### [WORK TO BE COMPLETED]
Wherever a line in the data below holds "LEVEL", copy that line.

### [AVAILABLE DATA]

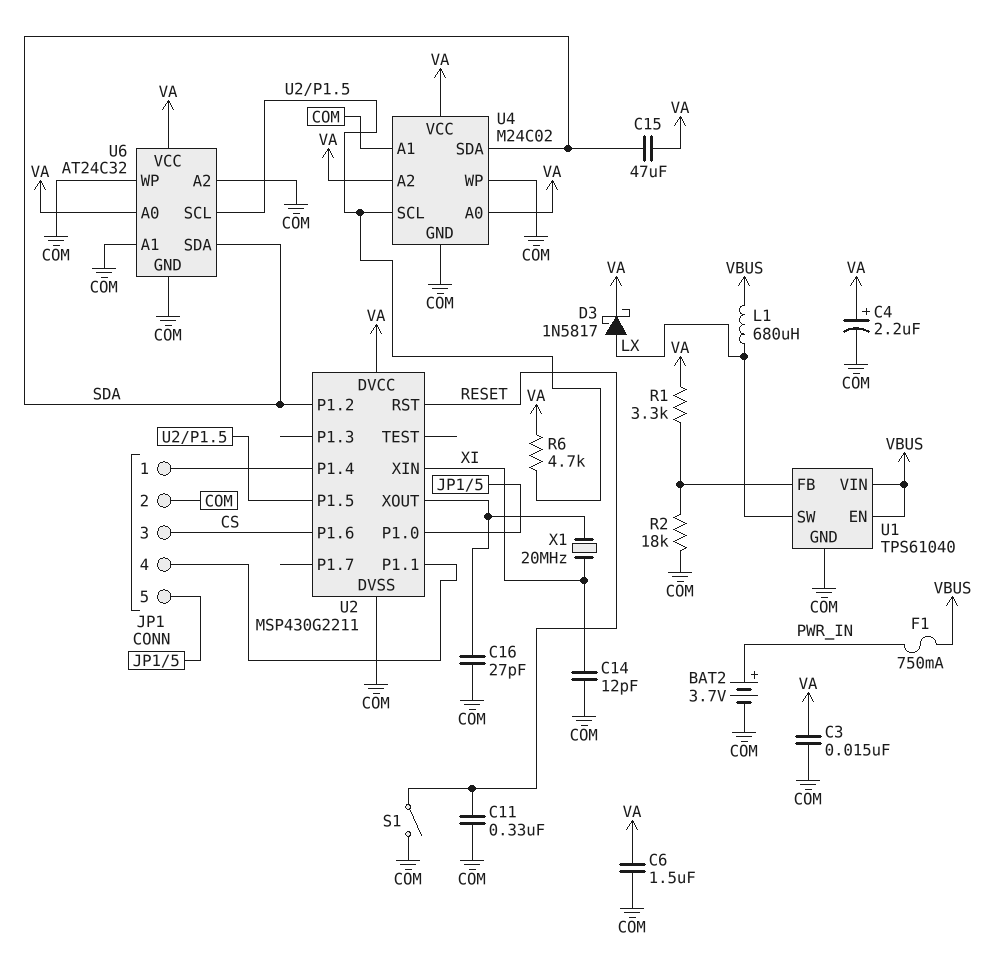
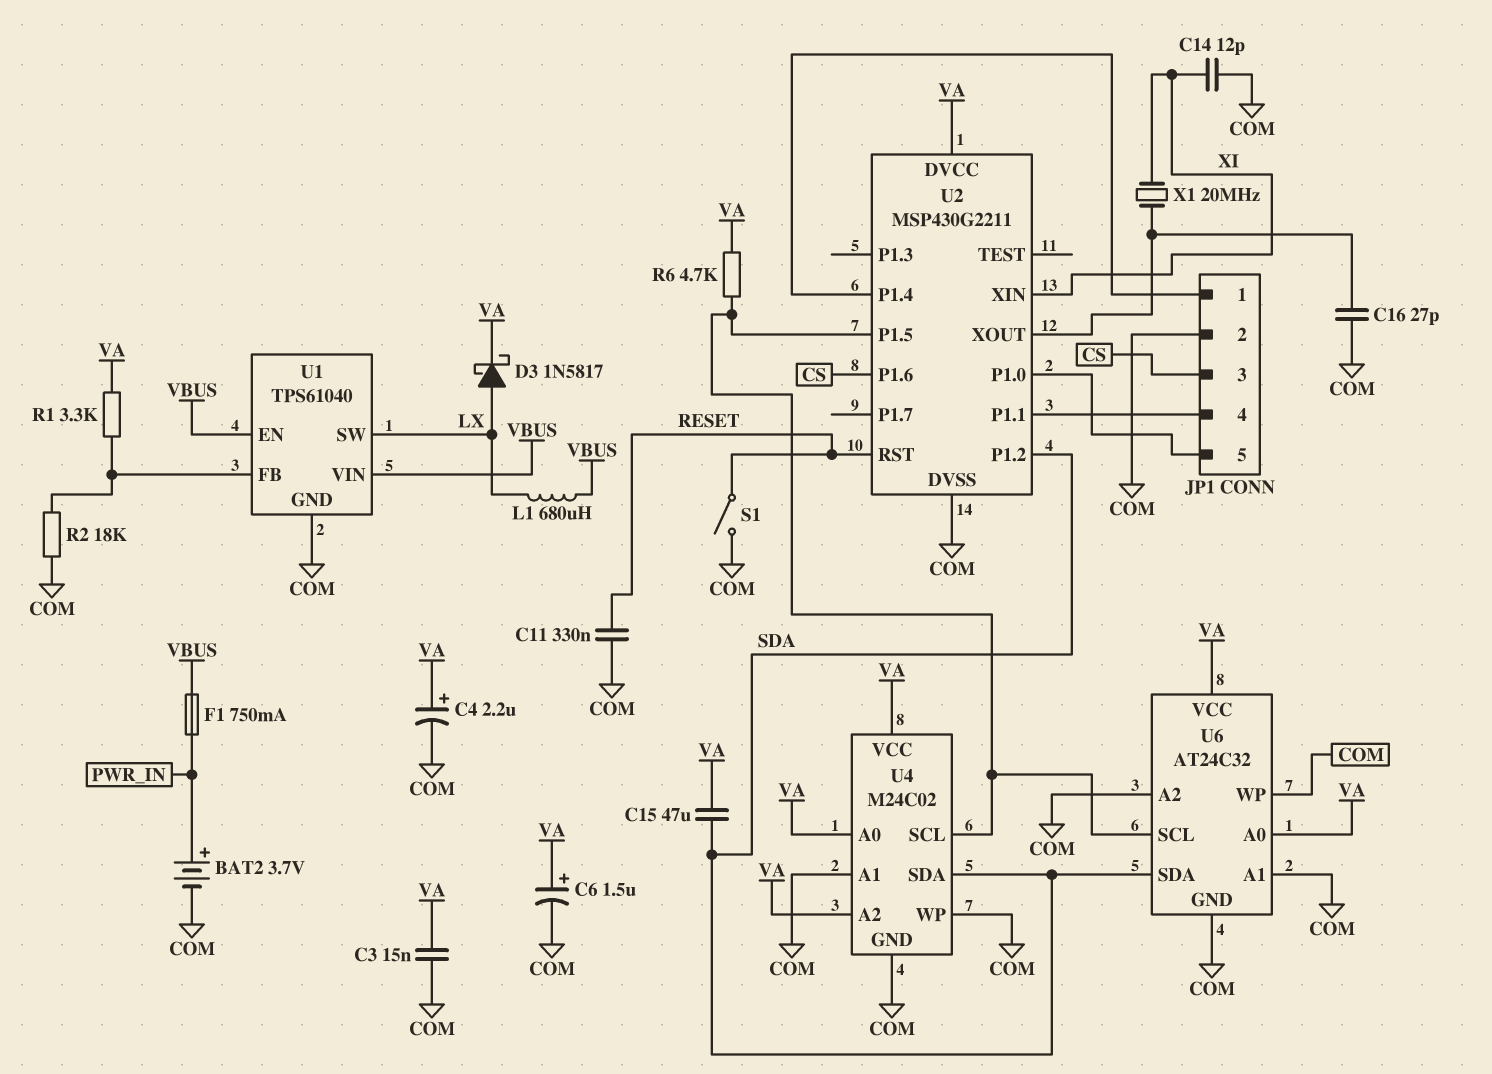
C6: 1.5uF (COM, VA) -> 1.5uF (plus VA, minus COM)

==

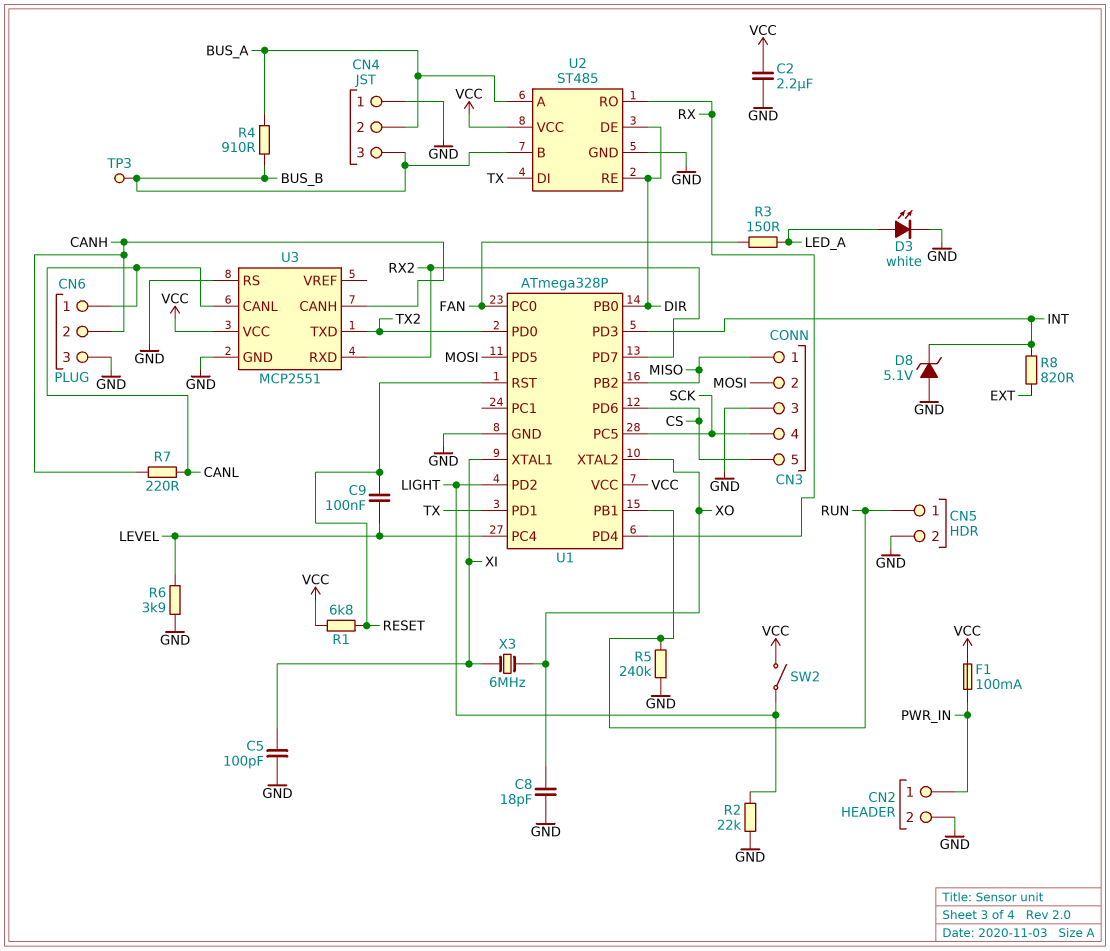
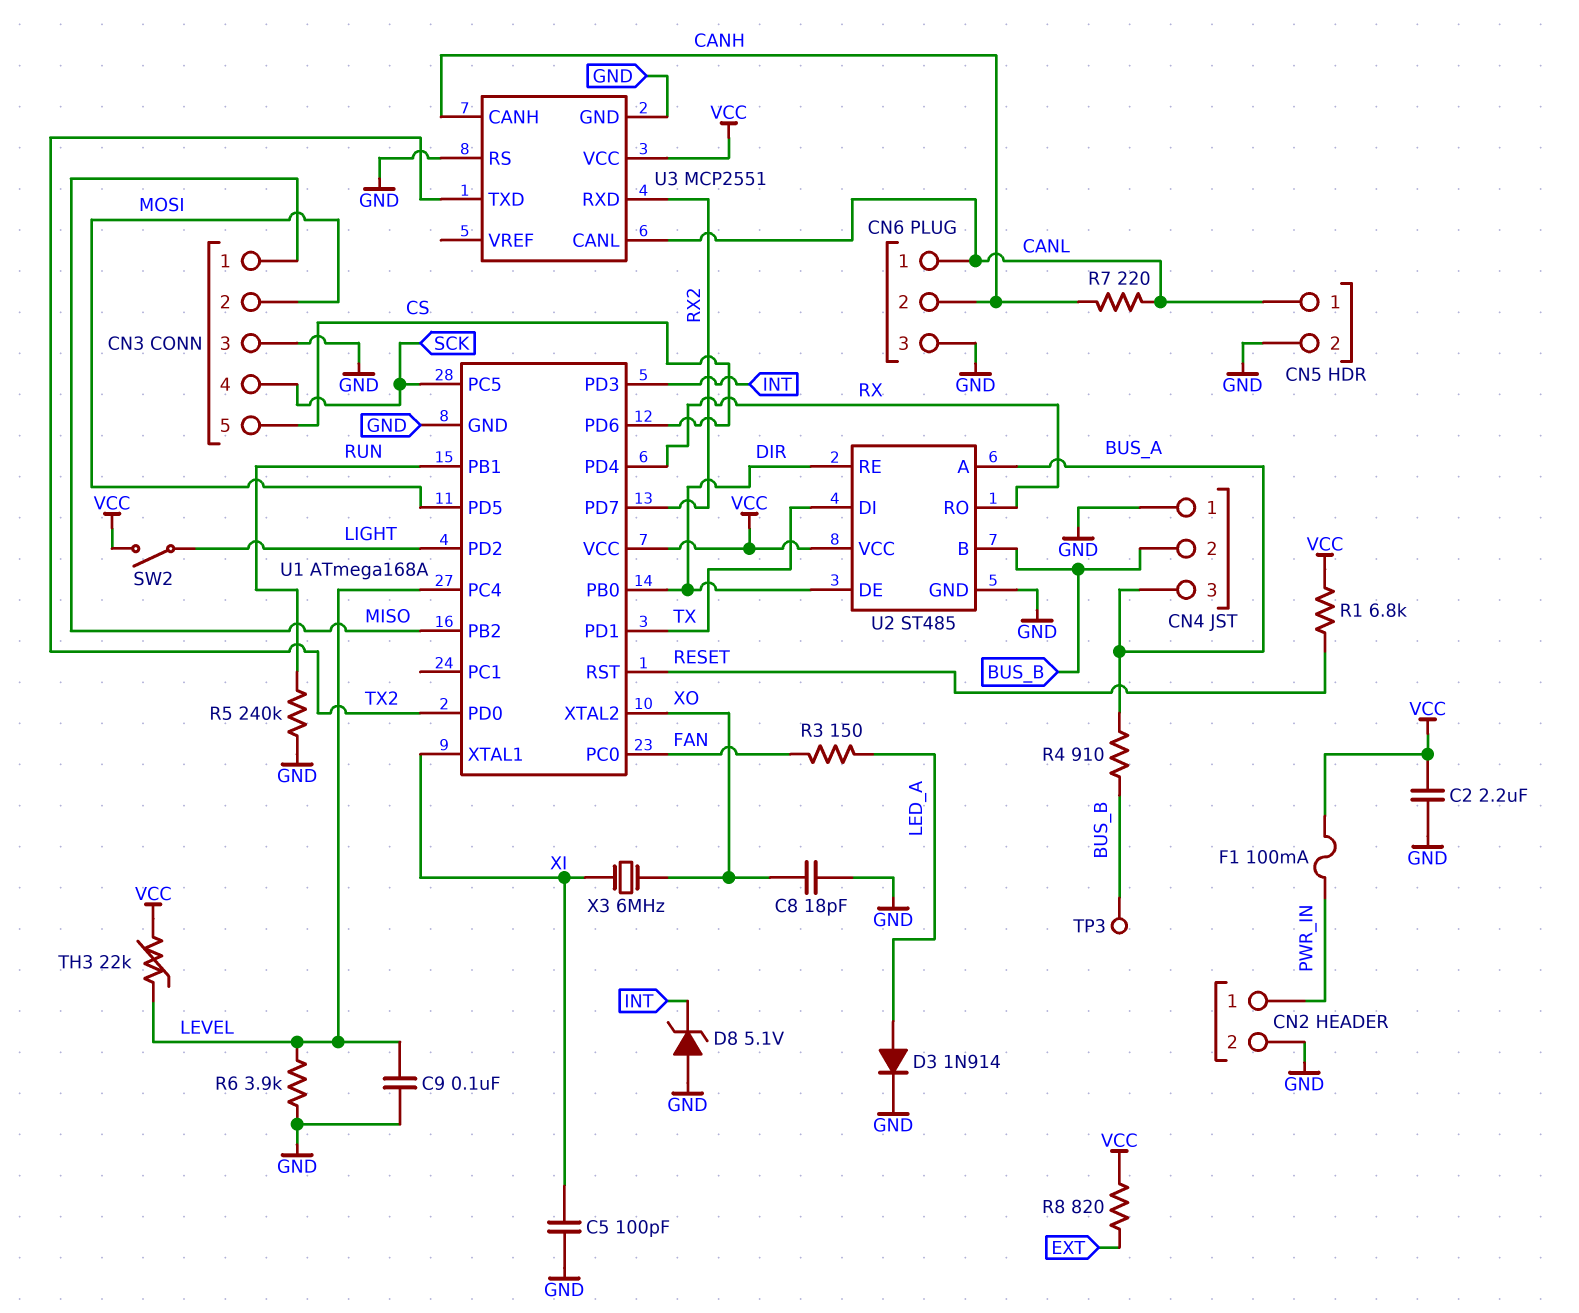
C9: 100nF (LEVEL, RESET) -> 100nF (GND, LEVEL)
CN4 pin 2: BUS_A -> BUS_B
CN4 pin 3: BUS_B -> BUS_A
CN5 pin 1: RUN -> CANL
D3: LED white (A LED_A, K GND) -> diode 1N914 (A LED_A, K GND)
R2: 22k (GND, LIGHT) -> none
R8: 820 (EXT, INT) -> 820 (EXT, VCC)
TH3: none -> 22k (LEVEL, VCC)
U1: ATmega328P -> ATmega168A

### [THE COMPLETED TASK]
C9: 100nF (LEVEL, RESET) -> 100nF (GND, LEVEL)
TH3: none -> 22k (LEVEL, VCC)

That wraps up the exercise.